Task directions
Where the line containing "The second view gained the white" appears in the records below, begin there and repeat each line exactly through the final one, dropping all pictures.

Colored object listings
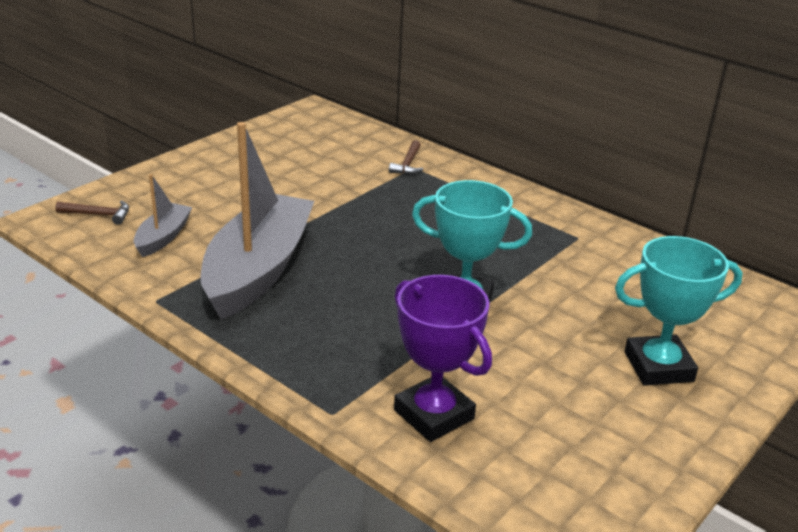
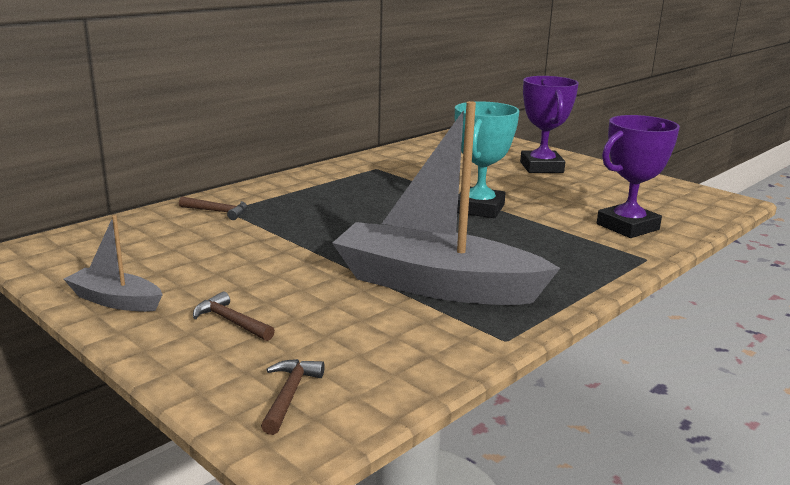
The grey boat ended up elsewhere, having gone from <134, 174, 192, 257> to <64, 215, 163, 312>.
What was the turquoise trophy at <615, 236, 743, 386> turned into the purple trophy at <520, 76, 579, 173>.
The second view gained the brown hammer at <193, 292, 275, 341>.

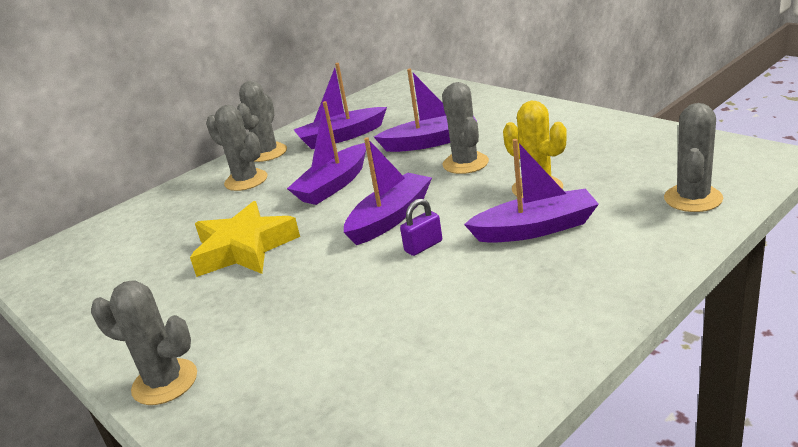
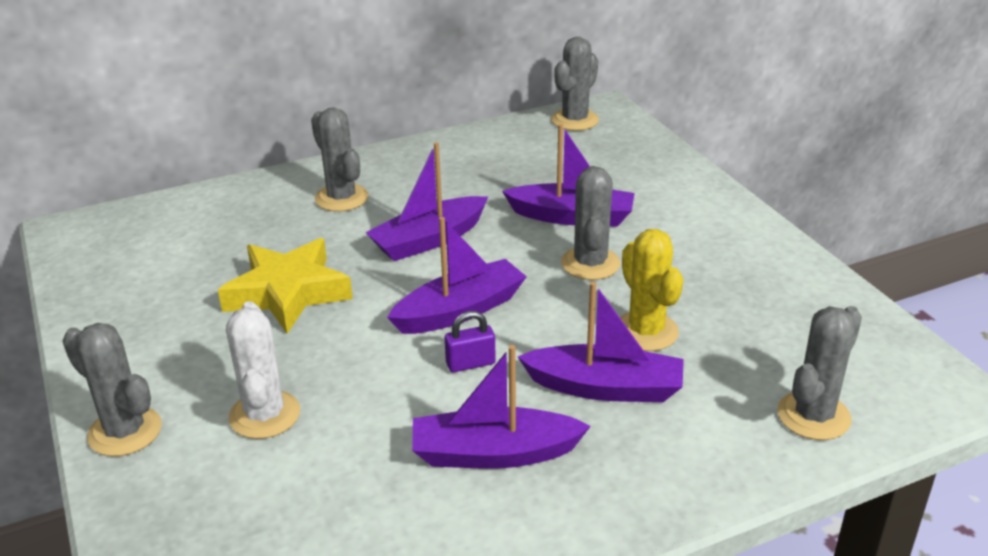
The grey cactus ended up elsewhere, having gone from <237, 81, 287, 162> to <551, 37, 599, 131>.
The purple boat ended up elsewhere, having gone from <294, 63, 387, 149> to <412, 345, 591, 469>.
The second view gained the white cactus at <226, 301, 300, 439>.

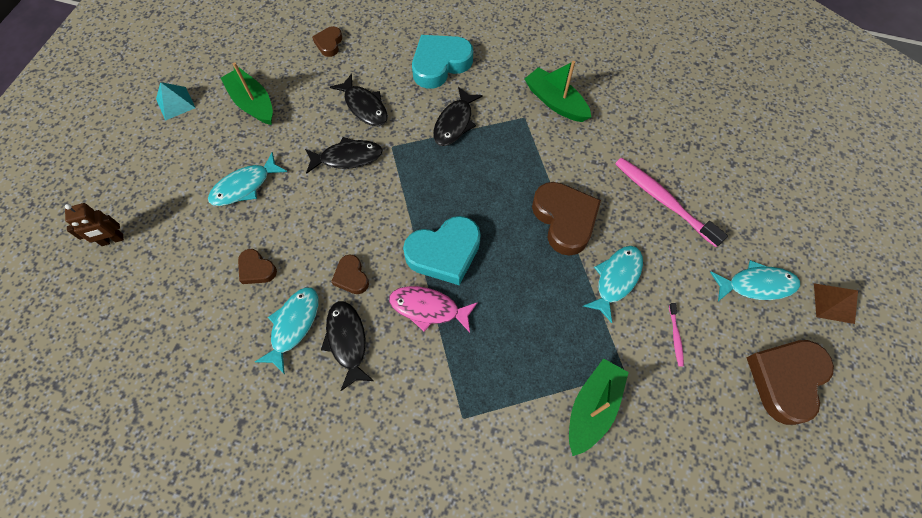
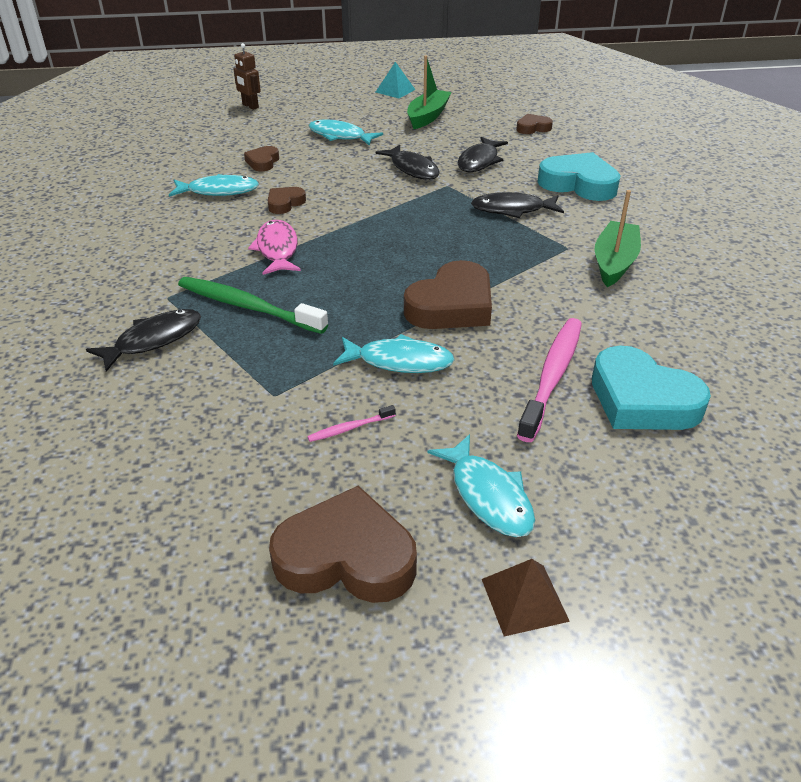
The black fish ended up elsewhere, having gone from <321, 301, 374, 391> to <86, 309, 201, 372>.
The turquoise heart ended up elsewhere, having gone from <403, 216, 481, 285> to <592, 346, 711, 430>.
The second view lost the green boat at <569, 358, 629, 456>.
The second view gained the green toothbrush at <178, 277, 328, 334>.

Your response
The second view gained the white cactus at <226, 301, 300, 439>.

The black fish ended up elsewhere, having gone from <321, 301, 374, 391> to <86, 309, 201, 372>.
The turquoise heart ended up elsewhere, having gone from <403, 216, 481, 285> to <592, 346, 711, 430>.
The second view lost the green boat at <569, 358, 629, 456>.
The second view gained the green toothbrush at <178, 277, 328, 334>.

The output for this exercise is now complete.